- [Given data]:
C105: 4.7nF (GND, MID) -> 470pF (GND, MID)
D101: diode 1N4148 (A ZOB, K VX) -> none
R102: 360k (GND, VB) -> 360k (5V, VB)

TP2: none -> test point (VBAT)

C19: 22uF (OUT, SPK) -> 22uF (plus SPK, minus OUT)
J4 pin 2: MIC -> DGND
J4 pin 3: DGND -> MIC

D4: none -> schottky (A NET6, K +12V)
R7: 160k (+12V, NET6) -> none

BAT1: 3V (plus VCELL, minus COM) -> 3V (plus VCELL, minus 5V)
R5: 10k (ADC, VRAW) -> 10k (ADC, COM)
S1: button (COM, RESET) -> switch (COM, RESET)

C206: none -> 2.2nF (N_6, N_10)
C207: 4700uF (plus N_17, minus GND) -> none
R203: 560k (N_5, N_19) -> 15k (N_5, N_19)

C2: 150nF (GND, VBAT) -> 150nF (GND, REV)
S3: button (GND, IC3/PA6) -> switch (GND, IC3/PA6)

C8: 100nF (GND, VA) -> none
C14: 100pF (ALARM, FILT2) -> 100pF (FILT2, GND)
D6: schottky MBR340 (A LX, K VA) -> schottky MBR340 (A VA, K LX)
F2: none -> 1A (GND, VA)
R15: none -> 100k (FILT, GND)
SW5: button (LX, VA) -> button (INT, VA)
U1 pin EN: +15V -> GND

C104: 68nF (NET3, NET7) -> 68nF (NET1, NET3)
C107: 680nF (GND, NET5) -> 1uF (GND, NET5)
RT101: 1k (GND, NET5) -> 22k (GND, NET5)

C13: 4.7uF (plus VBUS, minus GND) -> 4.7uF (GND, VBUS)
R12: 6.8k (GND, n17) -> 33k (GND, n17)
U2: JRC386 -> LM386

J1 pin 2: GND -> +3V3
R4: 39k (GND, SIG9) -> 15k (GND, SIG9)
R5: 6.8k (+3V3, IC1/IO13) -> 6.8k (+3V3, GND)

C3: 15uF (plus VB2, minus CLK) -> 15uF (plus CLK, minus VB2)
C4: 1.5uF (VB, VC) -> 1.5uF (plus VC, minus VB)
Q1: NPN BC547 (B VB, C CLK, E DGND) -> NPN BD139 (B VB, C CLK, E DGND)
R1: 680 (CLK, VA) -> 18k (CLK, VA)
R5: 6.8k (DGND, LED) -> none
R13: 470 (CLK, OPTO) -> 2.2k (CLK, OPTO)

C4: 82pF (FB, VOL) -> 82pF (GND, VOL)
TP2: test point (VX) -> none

- [Your objective]:
Keeping each line intact, set down the entire listing once more.

- [Your solution]:
C105: 4.7nF (GND, MID) -> 470pF (GND, MID)
D101: diode 1N4148 (A ZOB, K VX) -> none
R102: 360k (GND, VB) -> 360k (5V, VB)

TP2: none -> test point (VBAT)

C19: 22uF (OUT, SPK) -> 22uF (plus SPK, minus OUT)
J4 pin 2: MIC -> DGND
J4 pin 3: DGND -> MIC

D4: none -> schottky (A NET6, K +12V)
R7: 160k (+12V, NET6) -> none

BAT1: 3V (plus VCELL, minus COM) -> 3V (plus VCELL, minus 5V)
R5: 10k (ADC, VRAW) -> 10k (ADC, COM)
S1: button (COM, RESET) -> switch (COM, RESET)

C206: none -> 2.2nF (N_6, N_10)
C207: 4700uF (plus N_17, minus GND) -> none
R203: 560k (N_5, N_19) -> 15k (N_5, N_19)

C2: 150nF (GND, VBAT) -> 150nF (GND, REV)
S3: button (GND, IC3/PA6) -> switch (GND, IC3/PA6)

C8: 100nF (GND, VA) -> none
C14: 100pF (ALARM, FILT2) -> 100pF (FILT2, GND)
D6: schottky MBR340 (A LX, K VA) -> schottky MBR340 (A VA, K LX)
F2: none -> 1A (GND, VA)
R15: none -> 100k (FILT, GND)
SW5: button (LX, VA) -> button (INT, VA)
U1 pin EN: +15V -> GND

C104: 68nF (NET3, NET7) -> 68nF (NET1, NET3)
C107: 680nF (GND, NET5) -> 1uF (GND, NET5)
RT101: 1k (GND, NET5) -> 22k (GND, NET5)

C13: 4.7uF (plus VBUS, minus GND) -> 4.7uF (GND, VBUS)
R12: 6.8k (GND, n17) -> 33k (GND, n17)
U2: JRC386 -> LM386

J1 pin 2: GND -> +3V3
R4: 39k (GND, SIG9) -> 15k (GND, SIG9)
R5: 6.8k (+3V3, IC1/IO13) -> 6.8k (+3V3, GND)

C3: 15uF (plus VB2, minus CLK) -> 15uF (plus CLK, minus VB2)
C4: 1.5uF (VB, VC) -> 1.5uF (plus VC, minus VB)
Q1: NPN BC547 (B VB, C CLK, E DGND) -> NPN BD139 (B VB, C CLK, E DGND)
R1: 680 (CLK, VA) -> 18k (CLK, VA)
R5: 6.8k (DGND, LED) -> none
R13: 470 (CLK, OPTO) -> 2.2k (CLK, OPTO)

C4: 82pF (FB, VOL) -> 82pF (GND, VOL)
TP2: test point (VX) -> none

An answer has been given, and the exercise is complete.